Exercise description » Among the lines below, copy each one in which "SOIL" appears.

[Provided material Boundary: Start]

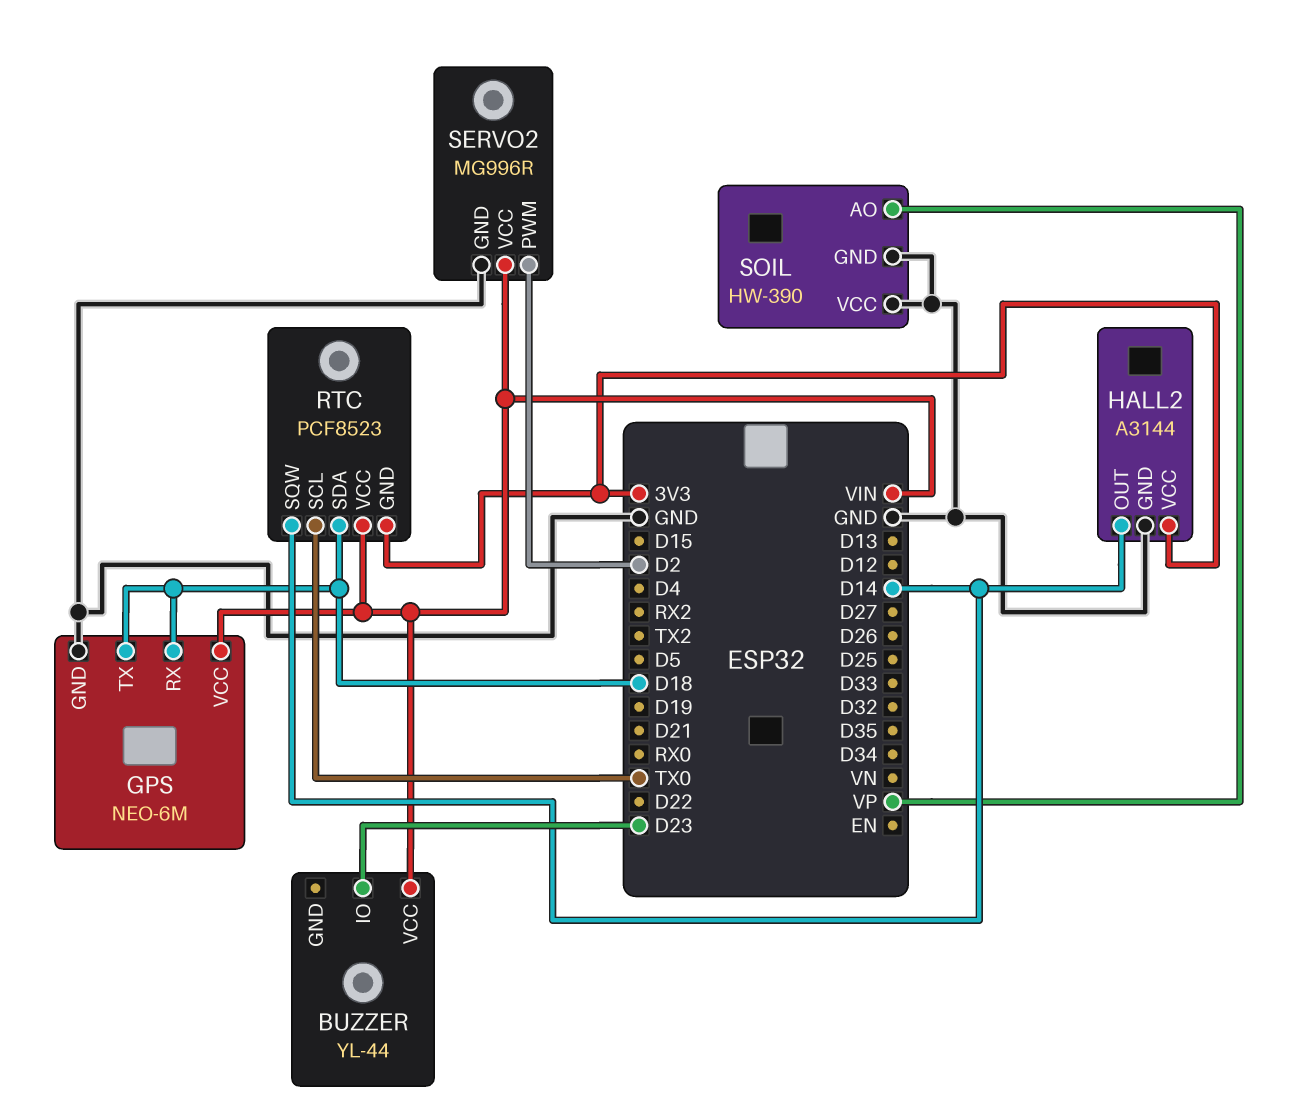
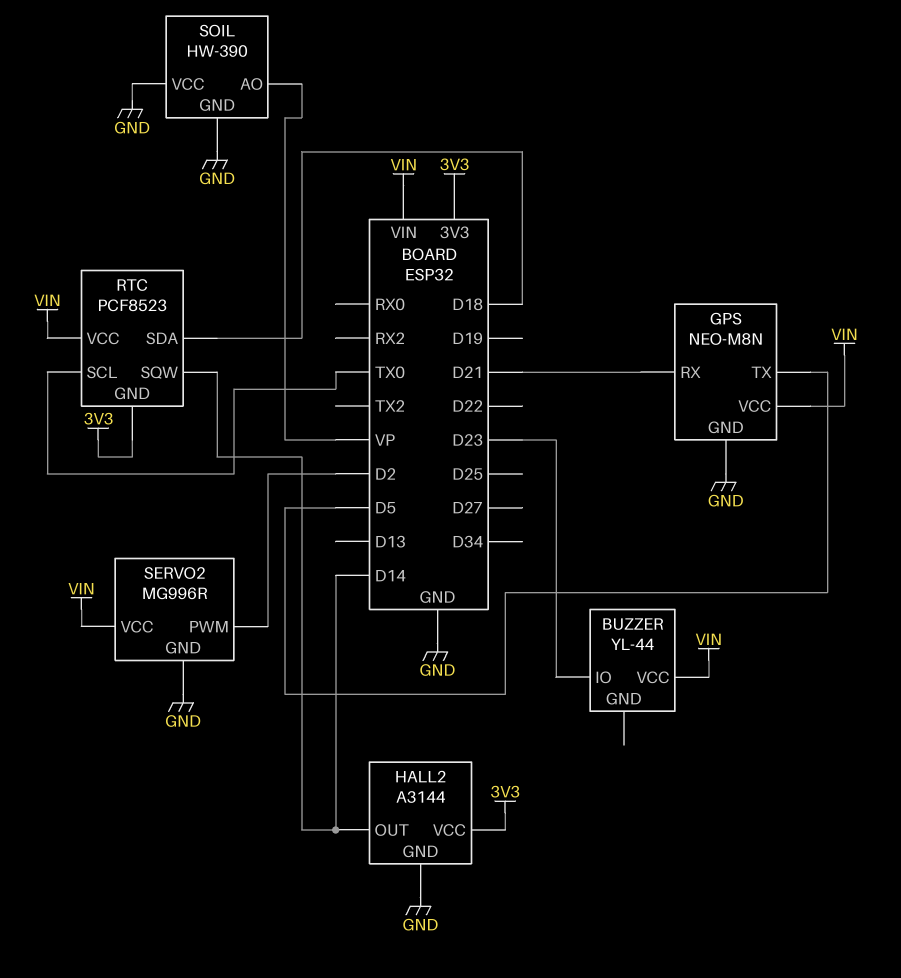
GPS: NEO-6M -> NEO-M8N
GPS pin RX: D18 -> D21
GPS pin TX: D18 -> D5

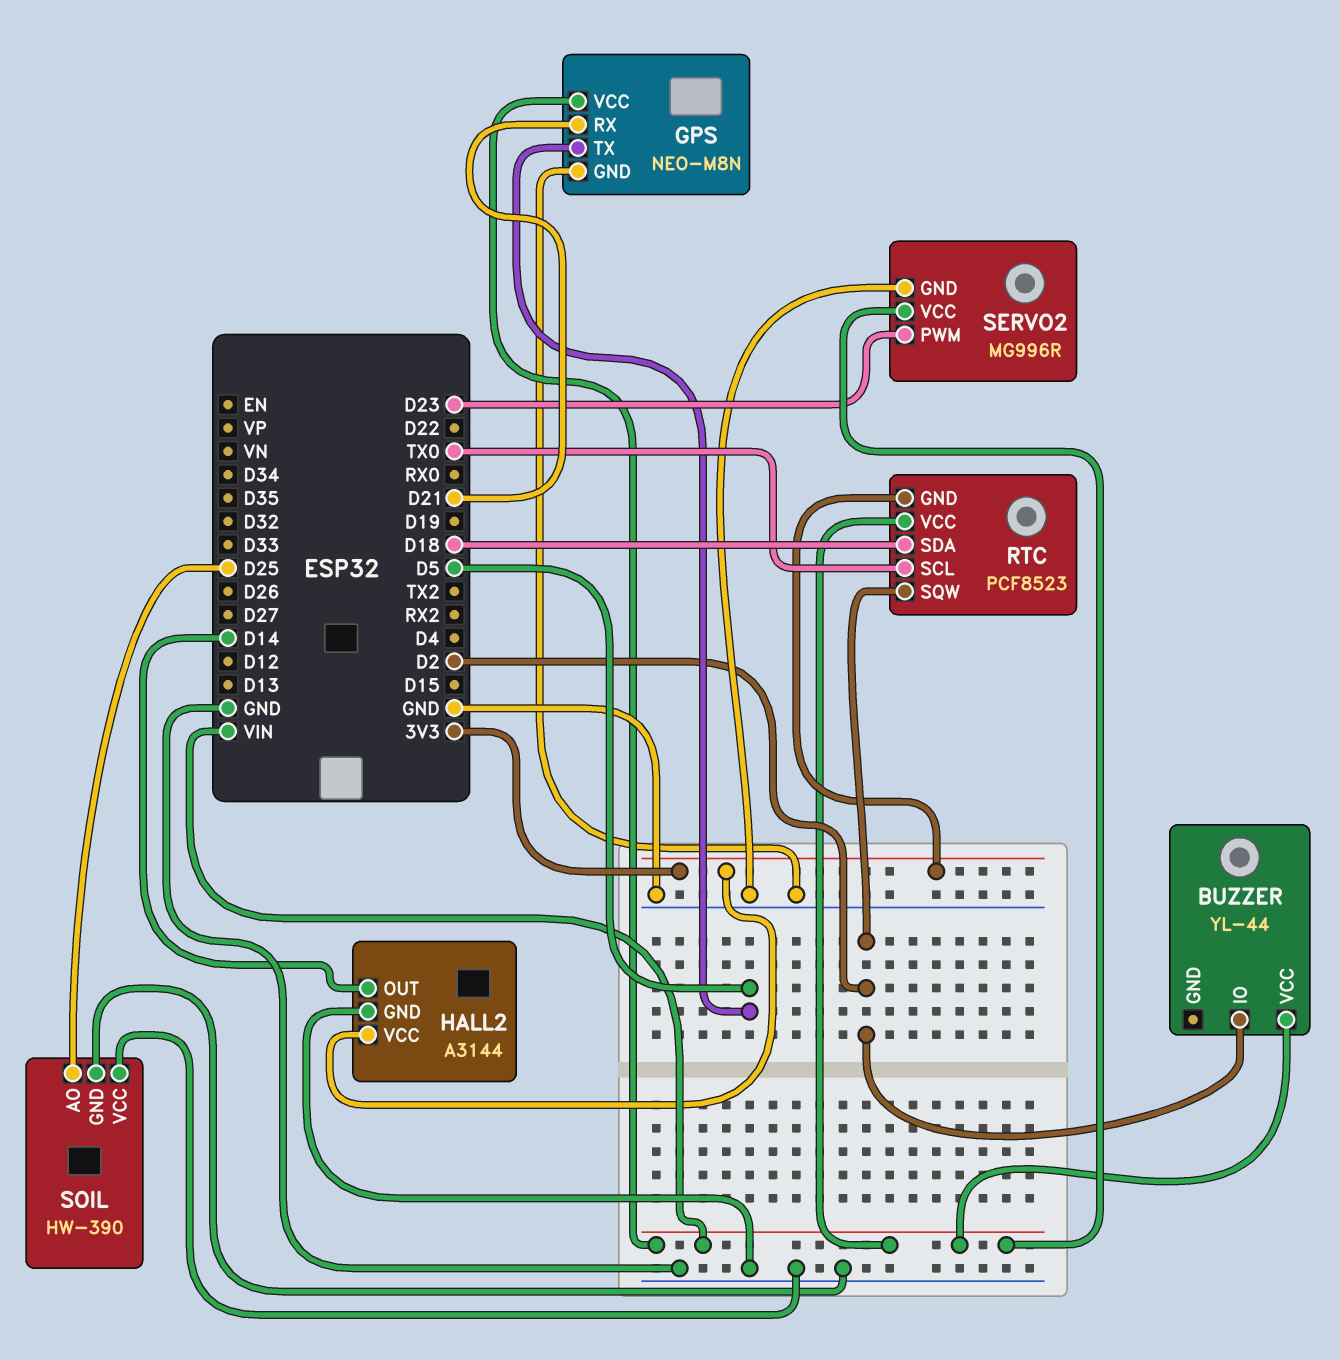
BUZZER pin IO: D23 -> D2
RTC pin SQW: D14 -> D2
SERVO2 pin PWM: D2 -> D23
SOIL pin AO: VP -> D25

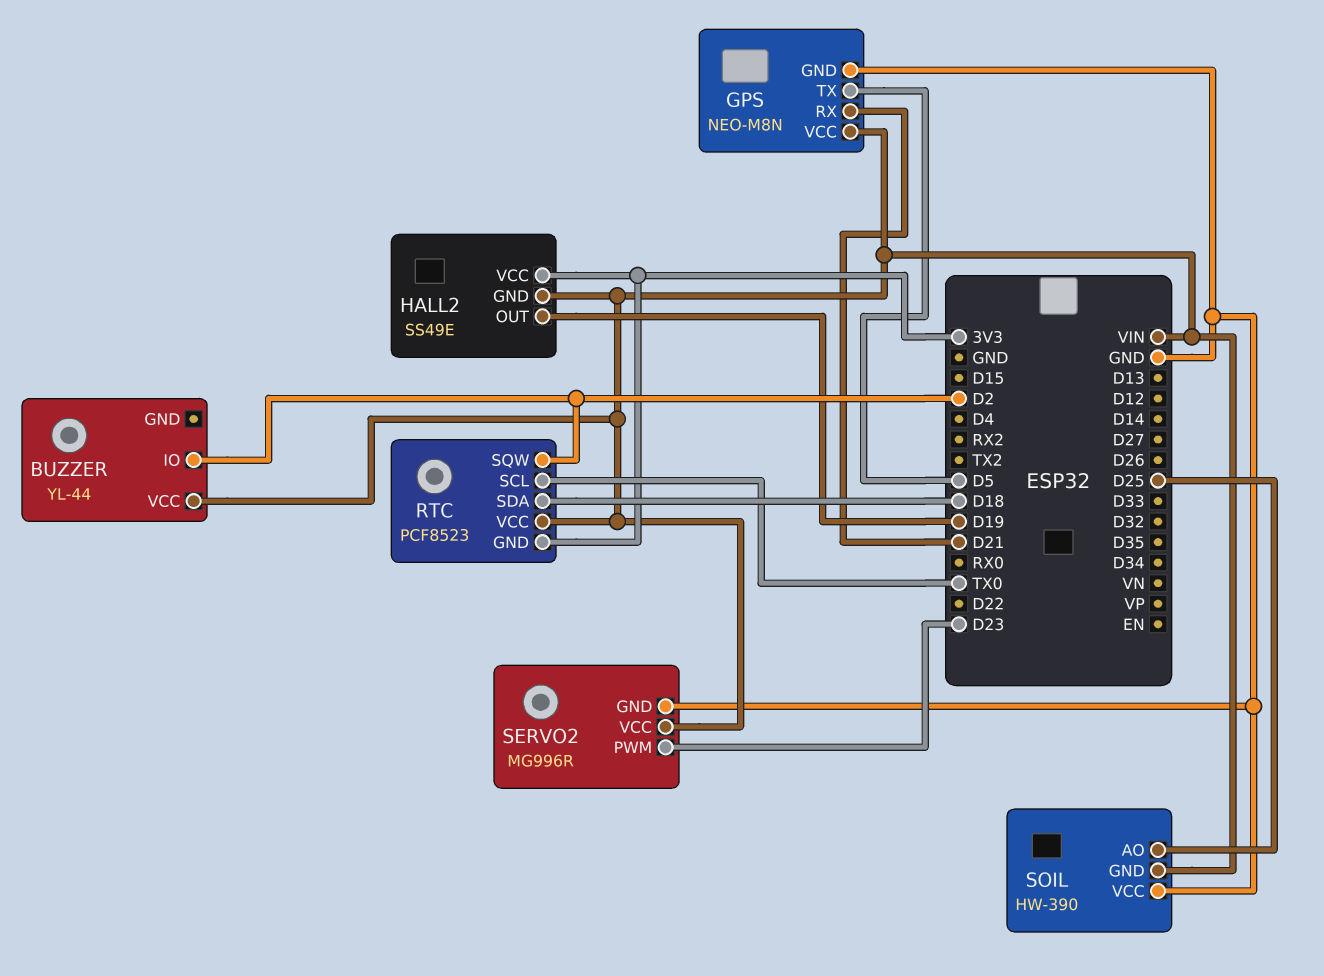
HALL2: A3144 -> SS49E
HALL2 pin GND: GND -> VIN
HALL2 pin OUT: D14 -> D19
SOIL pin GND: GND -> VIN

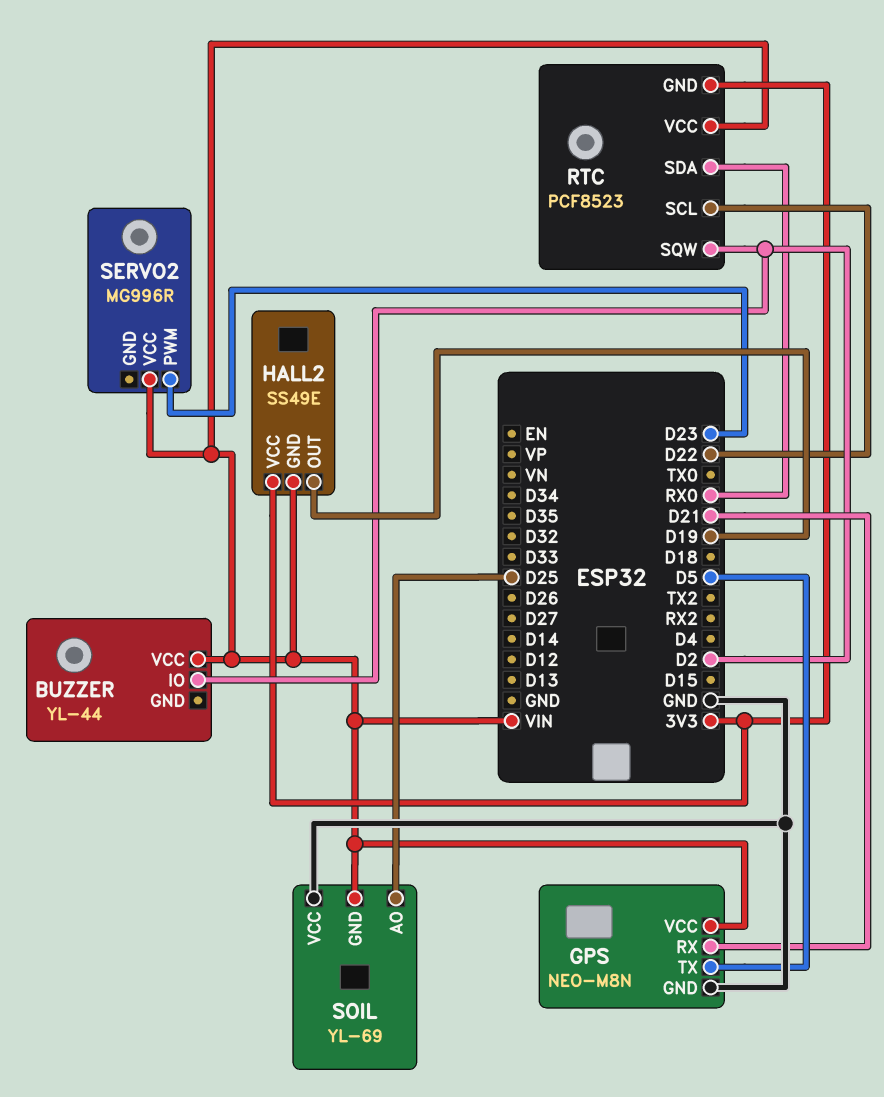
RTC pin SCL: TX0 -> D22
RTC pin SDA: D18 -> RX0
SERVO2 pin GND: GND -> none
SOIL: HW-390 -> YL-69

[Provided material Boundary: End]

Response area »
SOIL pin AO: VP -> D25
SOIL pin GND: GND -> VIN
SOIL: HW-390 -> YL-69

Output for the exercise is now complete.